Object tracking records
====================
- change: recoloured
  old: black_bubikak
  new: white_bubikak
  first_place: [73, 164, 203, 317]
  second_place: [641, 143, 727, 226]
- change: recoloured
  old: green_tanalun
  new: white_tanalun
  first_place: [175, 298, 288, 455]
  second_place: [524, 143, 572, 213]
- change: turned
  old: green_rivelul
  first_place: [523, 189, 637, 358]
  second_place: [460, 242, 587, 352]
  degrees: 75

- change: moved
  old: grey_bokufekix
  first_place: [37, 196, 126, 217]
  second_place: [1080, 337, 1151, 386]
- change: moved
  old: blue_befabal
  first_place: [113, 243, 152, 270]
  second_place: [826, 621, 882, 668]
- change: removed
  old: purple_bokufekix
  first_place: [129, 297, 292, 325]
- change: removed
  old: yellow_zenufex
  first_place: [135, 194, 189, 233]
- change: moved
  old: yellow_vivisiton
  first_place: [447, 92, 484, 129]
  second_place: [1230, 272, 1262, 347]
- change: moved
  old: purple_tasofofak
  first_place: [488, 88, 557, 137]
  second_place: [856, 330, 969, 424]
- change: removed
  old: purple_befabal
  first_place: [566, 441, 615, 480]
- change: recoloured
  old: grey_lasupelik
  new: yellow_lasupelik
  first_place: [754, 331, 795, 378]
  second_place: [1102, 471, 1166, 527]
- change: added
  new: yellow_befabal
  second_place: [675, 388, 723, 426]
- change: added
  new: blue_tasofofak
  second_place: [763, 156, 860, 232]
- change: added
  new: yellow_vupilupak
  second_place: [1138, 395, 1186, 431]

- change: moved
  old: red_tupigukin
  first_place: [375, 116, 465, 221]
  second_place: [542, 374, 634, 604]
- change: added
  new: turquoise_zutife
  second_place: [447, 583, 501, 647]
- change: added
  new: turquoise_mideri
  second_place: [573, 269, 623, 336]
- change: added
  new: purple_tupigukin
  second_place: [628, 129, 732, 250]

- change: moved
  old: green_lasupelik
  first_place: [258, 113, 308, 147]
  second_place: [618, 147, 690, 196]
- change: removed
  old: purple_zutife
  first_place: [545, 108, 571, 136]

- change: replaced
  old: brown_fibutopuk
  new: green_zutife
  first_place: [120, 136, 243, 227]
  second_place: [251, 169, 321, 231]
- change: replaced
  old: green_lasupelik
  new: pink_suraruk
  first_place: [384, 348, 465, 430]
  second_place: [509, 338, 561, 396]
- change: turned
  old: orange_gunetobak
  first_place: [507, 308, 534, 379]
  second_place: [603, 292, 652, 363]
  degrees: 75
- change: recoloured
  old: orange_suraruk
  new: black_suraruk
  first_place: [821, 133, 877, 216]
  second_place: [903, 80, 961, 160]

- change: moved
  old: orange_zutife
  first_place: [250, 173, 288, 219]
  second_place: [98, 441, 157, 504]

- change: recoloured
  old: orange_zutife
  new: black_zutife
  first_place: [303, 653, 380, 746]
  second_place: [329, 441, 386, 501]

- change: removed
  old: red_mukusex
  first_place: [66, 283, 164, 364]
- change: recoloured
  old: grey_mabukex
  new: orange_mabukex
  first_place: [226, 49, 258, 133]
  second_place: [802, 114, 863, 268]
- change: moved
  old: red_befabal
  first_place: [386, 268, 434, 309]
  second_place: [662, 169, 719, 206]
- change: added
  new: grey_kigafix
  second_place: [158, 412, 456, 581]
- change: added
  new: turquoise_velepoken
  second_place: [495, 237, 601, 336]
====================
*WHAT YOU NEED TO DO*:
Copy out every record above once more, precisely as written.

*EXERCISE RESULT*:
- change: recoloured
  old: black_bubikak
  new: white_bubikak
  first_place: [73, 164, 203, 317]
  second_place: [641, 143, 727, 226]
- change: recoloured
  old: green_tanalun
  new: white_tanalun
  first_place: [175, 298, 288, 455]
  second_place: [524, 143, 572, 213]
- change: turned
  old: green_rivelul
  first_place: [523, 189, 637, 358]
  second_place: [460, 242, 587, 352]
  degrees: 75

- change: moved
  old: grey_bokufekix
  first_place: [37, 196, 126, 217]
  second_place: [1080, 337, 1151, 386]
- change: moved
  old: blue_befabal
  first_place: [113, 243, 152, 270]
  second_place: [826, 621, 882, 668]
- change: removed
  old: purple_bokufekix
  first_place: [129, 297, 292, 325]
- change: removed
  old: yellow_zenufex
  first_place: [135, 194, 189, 233]
- change: moved
  old: yellow_vivisiton
  first_place: [447, 92, 484, 129]
  second_place: [1230, 272, 1262, 347]
- change: moved
  old: purple_tasofofak
  first_place: [488, 88, 557, 137]
  second_place: [856, 330, 969, 424]
- change: removed
  old: purple_befabal
  first_place: [566, 441, 615, 480]
- change: recoloured
  old: grey_lasupelik
  new: yellow_lasupelik
  first_place: [754, 331, 795, 378]
  second_place: [1102, 471, 1166, 527]
- change: added
  new: yellow_befabal
  second_place: [675, 388, 723, 426]
- change: added
  new: blue_tasofofak
  second_place: [763, 156, 860, 232]
- change: added
  new: yellow_vupilupak
  second_place: [1138, 395, 1186, 431]

- change: moved
  old: red_tupigukin
  first_place: [375, 116, 465, 221]
  second_place: [542, 374, 634, 604]
- change: added
  new: turquoise_zutife
  second_place: [447, 583, 501, 647]
- change: added
  new: turquoise_mideri
  second_place: [573, 269, 623, 336]
- change: added
  new: purple_tupigukin
  second_place: [628, 129, 732, 250]

- change: moved
  old: green_lasupelik
  first_place: [258, 113, 308, 147]
  second_place: [618, 147, 690, 196]
- change: removed
  old: purple_zutife
  first_place: [545, 108, 571, 136]

- change: replaced
  old: brown_fibutopuk
  new: green_zutife
  first_place: [120, 136, 243, 227]
  second_place: [251, 169, 321, 231]
- change: replaced
  old: green_lasupelik
  new: pink_suraruk
  first_place: [384, 348, 465, 430]
  second_place: [509, 338, 561, 396]
- change: turned
  old: orange_gunetobak
  first_place: [507, 308, 534, 379]
  second_place: [603, 292, 652, 363]
  degrees: 75
- change: recoloured
  old: orange_suraruk
  new: black_suraruk
  first_place: [821, 133, 877, 216]
  second_place: [903, 80, 961, 160]

- change: moved
  old: orange_zutife
  first_place: [250, 173, 288, 219]
  second_place: [98, 441, 157, 504]

- change: recoloured
  old: orange_zutife
  new: black_zutife
  first_place: [303, 653, 380, 746]
  second_place: [329, 441, 386, 501]

- change: removed
  old: red_mukusex
  first_place: [66, 283, 164, 364]
- change: recoloured
  old: grey_mabukex
  new: orange_mabukex
  first_place: [226, 49, 258, 133]
  second_place: [802, 114, 863, 268]
- change: moved
  old: red_befabal
  first_place: [386, 268, 434, 309]
  second_place: [662, 169, 719, 206]
- change: added
  new: grey_kigafix
  second_place: [158, 412, 456, 581]
- change: added
  new: turquoise_velepoken
  second_place: [495, 237, 601, 336]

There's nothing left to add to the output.